BRIEF:
Report how many lines of the data below contain "lemon". Give nothing besides the number.

DATA FOR ANALYSIS:
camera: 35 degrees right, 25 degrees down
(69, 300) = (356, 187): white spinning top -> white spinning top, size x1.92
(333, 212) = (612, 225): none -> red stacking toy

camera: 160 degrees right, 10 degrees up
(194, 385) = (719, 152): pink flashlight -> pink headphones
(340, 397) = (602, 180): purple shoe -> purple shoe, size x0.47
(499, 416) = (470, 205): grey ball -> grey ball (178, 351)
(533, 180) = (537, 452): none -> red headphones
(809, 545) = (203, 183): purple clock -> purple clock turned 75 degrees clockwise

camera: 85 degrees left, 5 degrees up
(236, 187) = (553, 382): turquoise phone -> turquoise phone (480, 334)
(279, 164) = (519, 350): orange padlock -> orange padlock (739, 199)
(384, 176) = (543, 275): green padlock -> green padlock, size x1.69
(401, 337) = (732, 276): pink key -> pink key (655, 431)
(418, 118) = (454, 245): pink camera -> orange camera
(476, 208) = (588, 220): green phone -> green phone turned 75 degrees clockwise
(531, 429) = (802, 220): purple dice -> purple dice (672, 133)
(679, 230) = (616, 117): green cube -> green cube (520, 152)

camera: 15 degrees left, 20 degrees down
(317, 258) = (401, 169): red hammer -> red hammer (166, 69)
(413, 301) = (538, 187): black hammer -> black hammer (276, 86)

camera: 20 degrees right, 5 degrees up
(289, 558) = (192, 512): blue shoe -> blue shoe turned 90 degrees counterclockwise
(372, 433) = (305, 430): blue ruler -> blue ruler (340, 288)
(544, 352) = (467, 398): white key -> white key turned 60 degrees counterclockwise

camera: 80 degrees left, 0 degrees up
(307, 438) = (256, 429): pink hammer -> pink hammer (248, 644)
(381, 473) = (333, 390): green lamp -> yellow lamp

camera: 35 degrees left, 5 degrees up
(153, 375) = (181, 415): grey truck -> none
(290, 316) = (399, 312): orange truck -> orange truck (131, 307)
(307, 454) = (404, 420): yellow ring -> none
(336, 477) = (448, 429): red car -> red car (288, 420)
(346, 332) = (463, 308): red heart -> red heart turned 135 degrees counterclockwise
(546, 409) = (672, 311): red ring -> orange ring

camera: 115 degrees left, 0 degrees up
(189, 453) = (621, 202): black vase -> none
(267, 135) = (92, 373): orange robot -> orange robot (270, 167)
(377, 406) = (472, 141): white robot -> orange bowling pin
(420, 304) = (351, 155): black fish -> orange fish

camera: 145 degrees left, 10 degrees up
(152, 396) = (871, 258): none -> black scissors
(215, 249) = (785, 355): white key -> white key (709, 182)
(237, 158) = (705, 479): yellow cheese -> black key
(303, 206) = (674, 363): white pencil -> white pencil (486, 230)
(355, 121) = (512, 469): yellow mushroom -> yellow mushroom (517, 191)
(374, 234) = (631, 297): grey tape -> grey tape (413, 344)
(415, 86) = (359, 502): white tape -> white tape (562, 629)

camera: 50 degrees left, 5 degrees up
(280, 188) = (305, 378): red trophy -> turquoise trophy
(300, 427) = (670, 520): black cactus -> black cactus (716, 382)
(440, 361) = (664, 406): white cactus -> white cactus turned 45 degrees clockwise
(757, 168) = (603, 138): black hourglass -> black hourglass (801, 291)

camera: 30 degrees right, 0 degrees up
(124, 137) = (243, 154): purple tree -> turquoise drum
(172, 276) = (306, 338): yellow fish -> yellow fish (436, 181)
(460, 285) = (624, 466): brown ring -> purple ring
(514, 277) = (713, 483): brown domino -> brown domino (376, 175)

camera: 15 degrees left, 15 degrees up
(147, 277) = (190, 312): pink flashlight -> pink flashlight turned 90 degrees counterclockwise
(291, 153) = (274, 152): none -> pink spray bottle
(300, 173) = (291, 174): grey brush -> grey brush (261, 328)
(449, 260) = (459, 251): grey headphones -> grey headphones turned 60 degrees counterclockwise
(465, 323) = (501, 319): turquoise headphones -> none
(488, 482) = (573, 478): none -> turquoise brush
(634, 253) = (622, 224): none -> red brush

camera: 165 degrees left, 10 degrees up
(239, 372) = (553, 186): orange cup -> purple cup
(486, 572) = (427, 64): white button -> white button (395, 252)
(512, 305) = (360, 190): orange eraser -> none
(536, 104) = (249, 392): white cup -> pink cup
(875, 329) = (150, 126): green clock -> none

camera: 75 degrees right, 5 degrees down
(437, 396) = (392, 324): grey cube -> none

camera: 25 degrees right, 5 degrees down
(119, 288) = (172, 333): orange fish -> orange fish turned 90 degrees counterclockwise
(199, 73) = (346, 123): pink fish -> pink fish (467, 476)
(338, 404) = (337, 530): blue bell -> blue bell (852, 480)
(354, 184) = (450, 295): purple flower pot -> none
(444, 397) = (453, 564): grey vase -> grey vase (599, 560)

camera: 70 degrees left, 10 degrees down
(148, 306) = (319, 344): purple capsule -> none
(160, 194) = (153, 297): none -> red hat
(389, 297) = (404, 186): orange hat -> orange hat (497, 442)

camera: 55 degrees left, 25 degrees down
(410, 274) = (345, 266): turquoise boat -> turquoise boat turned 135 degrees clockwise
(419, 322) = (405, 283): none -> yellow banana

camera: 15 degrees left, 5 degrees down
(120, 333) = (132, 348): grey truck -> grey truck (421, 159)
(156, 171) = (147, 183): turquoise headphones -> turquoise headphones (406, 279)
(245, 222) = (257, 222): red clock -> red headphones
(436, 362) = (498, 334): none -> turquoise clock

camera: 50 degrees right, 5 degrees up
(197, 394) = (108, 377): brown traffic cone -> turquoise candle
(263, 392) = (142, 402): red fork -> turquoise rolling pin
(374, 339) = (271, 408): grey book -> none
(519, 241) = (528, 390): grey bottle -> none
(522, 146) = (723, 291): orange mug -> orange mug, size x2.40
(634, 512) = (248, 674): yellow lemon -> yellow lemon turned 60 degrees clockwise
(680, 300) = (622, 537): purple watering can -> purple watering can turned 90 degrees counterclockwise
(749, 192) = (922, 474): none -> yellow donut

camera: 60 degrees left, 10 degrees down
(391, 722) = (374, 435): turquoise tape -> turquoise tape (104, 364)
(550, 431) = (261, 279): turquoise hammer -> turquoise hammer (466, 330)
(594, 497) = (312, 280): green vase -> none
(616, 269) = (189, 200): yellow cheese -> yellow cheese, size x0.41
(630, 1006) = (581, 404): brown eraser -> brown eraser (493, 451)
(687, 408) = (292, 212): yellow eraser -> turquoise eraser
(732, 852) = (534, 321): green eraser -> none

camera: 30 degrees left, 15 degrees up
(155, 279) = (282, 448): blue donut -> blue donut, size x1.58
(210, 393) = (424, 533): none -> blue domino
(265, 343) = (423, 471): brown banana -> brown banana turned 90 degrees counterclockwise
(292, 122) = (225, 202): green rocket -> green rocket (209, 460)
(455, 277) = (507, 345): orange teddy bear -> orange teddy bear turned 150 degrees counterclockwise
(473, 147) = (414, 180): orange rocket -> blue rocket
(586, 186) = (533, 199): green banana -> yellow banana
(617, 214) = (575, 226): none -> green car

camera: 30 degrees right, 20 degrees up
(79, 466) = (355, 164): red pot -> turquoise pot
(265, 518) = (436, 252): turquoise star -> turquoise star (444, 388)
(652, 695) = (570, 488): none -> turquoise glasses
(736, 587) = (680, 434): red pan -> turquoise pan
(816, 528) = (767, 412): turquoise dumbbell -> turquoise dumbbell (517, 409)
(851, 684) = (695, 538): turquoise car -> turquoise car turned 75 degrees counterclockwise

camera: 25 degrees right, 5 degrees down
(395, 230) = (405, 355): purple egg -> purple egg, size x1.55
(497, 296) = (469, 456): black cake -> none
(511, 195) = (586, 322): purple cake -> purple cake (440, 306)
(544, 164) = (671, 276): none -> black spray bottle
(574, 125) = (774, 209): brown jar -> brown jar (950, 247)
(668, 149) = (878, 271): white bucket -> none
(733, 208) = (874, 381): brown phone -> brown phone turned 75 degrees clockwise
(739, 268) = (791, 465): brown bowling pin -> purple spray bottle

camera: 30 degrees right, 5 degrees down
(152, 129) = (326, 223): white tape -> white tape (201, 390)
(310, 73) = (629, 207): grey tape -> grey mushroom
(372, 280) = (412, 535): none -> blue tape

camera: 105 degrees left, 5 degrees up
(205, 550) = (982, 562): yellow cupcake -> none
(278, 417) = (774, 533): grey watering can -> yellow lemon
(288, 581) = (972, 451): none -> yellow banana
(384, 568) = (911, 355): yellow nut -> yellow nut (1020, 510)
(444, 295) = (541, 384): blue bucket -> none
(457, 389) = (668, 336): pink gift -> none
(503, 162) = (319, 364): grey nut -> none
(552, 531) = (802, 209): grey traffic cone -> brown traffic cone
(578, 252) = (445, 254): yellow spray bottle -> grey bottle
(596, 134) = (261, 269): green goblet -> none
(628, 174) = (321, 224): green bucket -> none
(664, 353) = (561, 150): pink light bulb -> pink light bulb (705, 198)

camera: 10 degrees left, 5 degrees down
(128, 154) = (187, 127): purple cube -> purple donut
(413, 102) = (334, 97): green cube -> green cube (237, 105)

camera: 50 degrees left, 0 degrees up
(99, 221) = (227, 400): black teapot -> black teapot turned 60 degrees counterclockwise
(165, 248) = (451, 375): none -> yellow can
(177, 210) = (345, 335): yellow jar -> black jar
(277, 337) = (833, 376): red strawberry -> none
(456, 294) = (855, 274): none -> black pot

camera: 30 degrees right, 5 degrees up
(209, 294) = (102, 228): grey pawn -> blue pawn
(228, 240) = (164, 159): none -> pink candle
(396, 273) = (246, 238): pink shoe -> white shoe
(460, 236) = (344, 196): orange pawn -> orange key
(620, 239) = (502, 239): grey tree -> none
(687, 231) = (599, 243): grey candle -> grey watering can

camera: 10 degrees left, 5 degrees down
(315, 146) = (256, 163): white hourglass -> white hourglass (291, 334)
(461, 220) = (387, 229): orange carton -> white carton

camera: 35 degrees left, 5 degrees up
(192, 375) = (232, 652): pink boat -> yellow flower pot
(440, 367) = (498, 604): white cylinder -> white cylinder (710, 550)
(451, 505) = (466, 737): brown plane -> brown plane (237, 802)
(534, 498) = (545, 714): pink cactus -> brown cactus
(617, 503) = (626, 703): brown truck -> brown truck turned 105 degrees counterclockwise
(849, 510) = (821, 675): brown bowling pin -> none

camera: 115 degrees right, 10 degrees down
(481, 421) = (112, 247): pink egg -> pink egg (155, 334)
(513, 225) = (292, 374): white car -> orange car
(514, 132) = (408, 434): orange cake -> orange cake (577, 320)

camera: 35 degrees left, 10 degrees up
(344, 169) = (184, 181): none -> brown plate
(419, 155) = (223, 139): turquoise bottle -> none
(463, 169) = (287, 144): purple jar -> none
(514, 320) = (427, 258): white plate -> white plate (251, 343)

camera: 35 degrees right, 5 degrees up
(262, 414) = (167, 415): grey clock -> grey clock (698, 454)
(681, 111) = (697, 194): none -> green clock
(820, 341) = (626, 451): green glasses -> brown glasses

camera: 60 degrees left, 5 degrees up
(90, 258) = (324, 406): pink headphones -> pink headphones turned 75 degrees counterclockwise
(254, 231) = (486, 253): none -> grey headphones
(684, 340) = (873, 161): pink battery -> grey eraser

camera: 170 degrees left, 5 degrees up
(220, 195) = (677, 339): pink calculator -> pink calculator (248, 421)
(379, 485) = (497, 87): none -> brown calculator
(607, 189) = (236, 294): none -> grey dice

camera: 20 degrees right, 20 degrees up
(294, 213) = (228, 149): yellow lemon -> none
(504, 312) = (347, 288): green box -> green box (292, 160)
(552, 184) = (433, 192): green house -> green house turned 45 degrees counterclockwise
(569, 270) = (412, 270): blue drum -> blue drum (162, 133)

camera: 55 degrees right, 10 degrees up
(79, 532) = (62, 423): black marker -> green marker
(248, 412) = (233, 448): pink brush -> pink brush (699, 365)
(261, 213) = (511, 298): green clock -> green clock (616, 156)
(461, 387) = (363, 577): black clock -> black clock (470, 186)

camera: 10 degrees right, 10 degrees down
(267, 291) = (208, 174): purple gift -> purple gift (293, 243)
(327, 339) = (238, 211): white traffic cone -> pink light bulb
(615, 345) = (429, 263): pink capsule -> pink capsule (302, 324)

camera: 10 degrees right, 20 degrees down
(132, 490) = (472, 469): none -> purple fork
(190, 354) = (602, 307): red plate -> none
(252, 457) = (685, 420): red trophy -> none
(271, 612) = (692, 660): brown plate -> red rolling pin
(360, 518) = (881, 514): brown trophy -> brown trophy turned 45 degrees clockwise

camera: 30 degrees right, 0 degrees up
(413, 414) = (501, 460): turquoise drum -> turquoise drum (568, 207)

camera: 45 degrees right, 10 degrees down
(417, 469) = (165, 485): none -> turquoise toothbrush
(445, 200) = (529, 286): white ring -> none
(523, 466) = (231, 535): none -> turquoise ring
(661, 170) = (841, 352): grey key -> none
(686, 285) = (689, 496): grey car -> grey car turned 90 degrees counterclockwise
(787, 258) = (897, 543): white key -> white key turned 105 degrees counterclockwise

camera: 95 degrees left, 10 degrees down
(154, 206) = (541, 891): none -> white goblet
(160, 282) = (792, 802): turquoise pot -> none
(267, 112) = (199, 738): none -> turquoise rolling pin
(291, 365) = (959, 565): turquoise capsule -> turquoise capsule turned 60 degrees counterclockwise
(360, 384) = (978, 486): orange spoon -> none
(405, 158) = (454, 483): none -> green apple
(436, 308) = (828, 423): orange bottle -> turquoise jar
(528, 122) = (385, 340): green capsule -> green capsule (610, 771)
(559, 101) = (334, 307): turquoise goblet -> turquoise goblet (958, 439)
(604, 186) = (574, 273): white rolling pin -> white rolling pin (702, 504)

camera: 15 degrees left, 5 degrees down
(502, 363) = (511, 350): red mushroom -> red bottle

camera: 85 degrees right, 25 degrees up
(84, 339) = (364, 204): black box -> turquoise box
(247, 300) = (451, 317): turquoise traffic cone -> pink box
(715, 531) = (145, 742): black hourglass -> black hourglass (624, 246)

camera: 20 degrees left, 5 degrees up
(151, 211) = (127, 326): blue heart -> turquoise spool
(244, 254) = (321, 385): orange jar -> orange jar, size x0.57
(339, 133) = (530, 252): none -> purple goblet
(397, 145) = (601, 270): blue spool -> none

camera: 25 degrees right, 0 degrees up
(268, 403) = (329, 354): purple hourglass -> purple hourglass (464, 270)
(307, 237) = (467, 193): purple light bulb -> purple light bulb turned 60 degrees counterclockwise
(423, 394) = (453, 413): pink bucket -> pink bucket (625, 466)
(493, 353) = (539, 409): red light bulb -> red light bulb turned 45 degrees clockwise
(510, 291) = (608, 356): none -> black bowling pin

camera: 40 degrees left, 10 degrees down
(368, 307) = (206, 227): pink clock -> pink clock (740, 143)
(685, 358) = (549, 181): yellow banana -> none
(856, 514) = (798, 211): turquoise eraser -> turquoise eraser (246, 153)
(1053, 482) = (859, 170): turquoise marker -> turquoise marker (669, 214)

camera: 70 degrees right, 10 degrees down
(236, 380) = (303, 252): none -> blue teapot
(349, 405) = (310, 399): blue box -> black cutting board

EXERCISE RESULT:
3